[Coordinate-based change listings]
┌────────
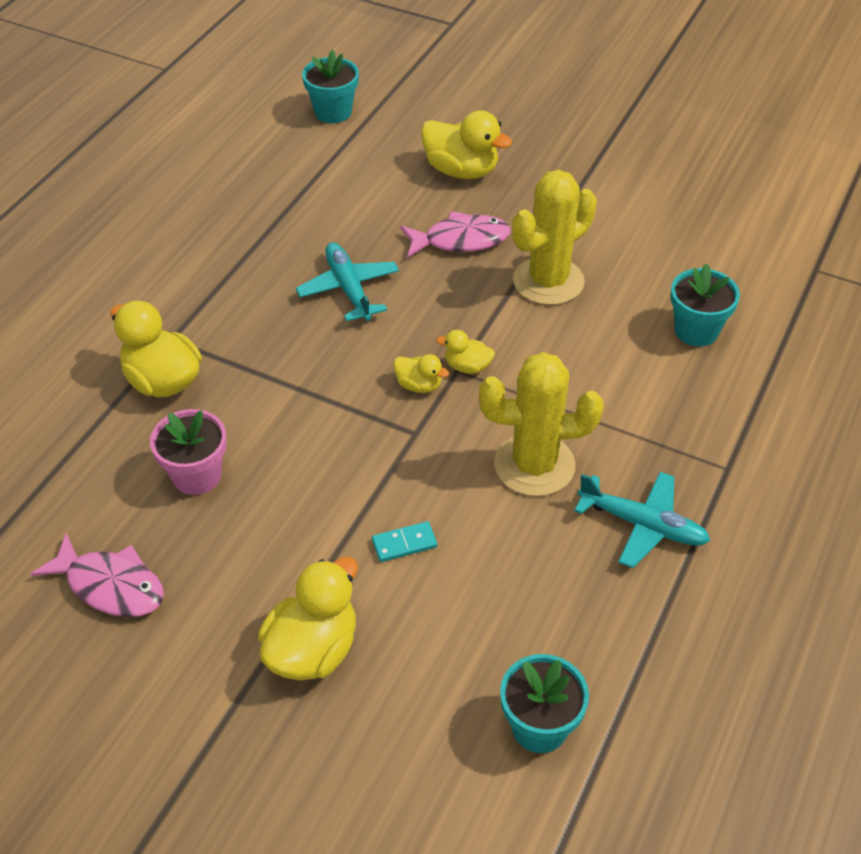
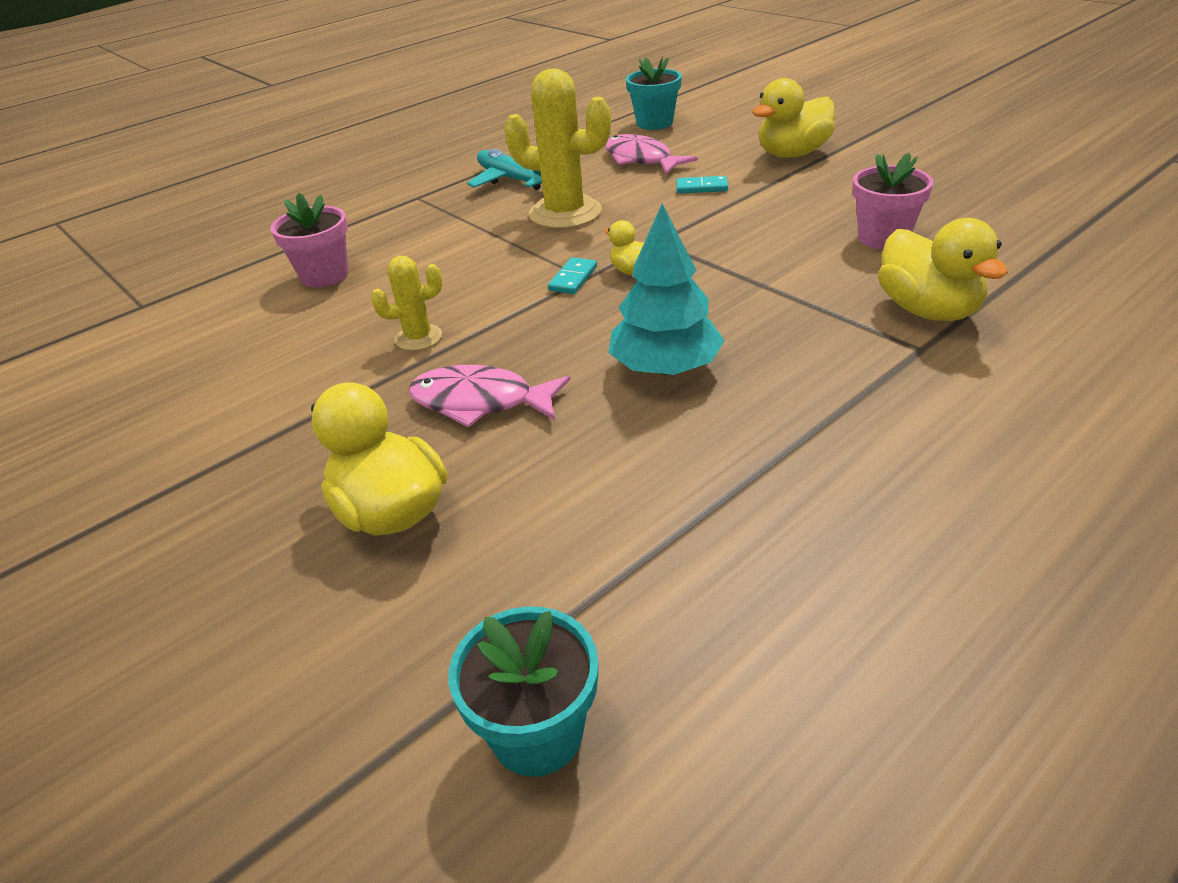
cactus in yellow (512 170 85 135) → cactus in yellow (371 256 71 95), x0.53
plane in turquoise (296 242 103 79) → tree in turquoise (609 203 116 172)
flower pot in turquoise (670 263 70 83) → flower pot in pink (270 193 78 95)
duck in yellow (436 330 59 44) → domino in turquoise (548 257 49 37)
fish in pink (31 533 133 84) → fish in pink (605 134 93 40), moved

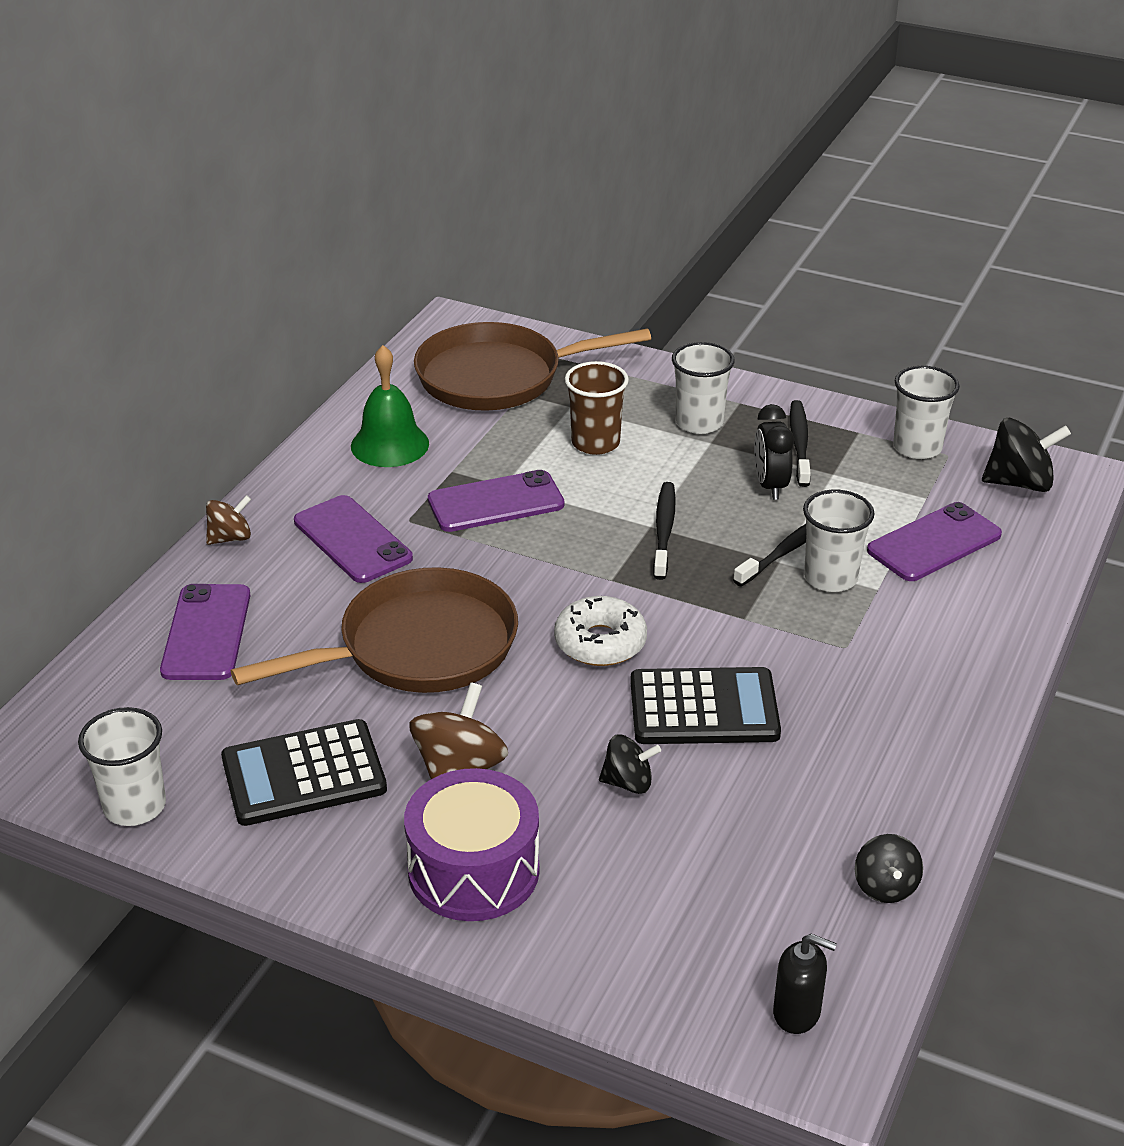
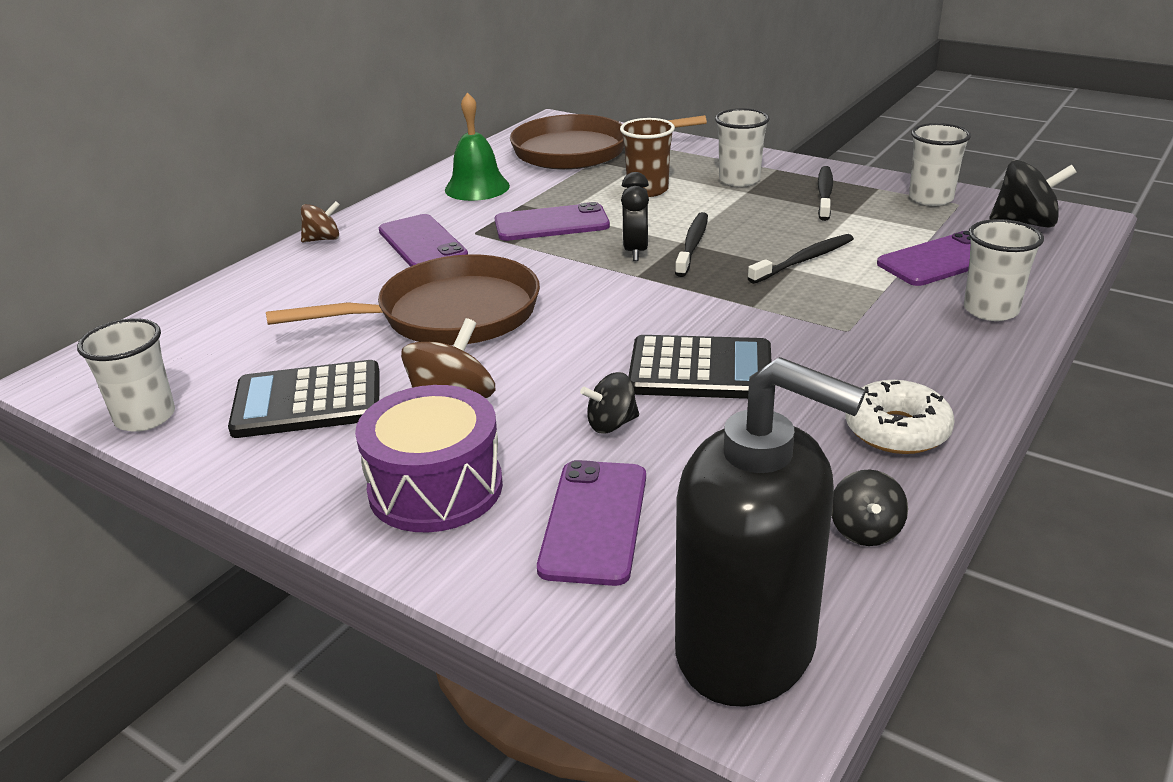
clock in black (754 404 40 96) → clock in black (621 172 28 89), moved
cup in white (803 490 72 102) → cup in white (964 219 80 102), moved
phone in purple (160 584 90 96) → phone in purple (537 460 109 126), moved
donut in white (554 596 93 70) → donut in white (845 380 110 74), moved
spinning top in black (599 734 62 60) → spinning top in black (580 372 59 61), 150 degrees clockwise
soap dispenser in black (773 934 64 100) → soap dispenser in black (675 357 191 350), x2.47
└────────
**Activity**: Copy out the entries verbatim, but skip every picture.

**Answer box**:
cactus in yellow (512 170 85 135) → cactus in yellow (371 256 71 95), x0.53
plane in turquoise (296 242 103 79) → tree in turquoise (609 203 116 172)
flower pot in turquoise (670 263 70 83) → flower pot in pink (270 193 78 95)
duck in yellow (436 330 59 44) → domino in turquoise (548 257 49 37)
fish in pink (31 533 133 84) → fish in pink (605 134 93 40), moved

clock in black (754 404 40 96) → clock in black (621 172 28 89), moved
cup in white (803 490 72 102) → cup in white (964 219 80 102), moved
phone in purple (160 584 90 96) → phone in purple (537 460 109 126), moved
donut in white (554 596 93 70) → donut in white (845 380 110 74), moved
spinning top in black (599 734 62 60) → spinning top in black (580 372 59 61), 150 degrees clockwise
soap dispenser in black (773 934 64 100) → soap dispenser in black (675 357 191 350), x2.47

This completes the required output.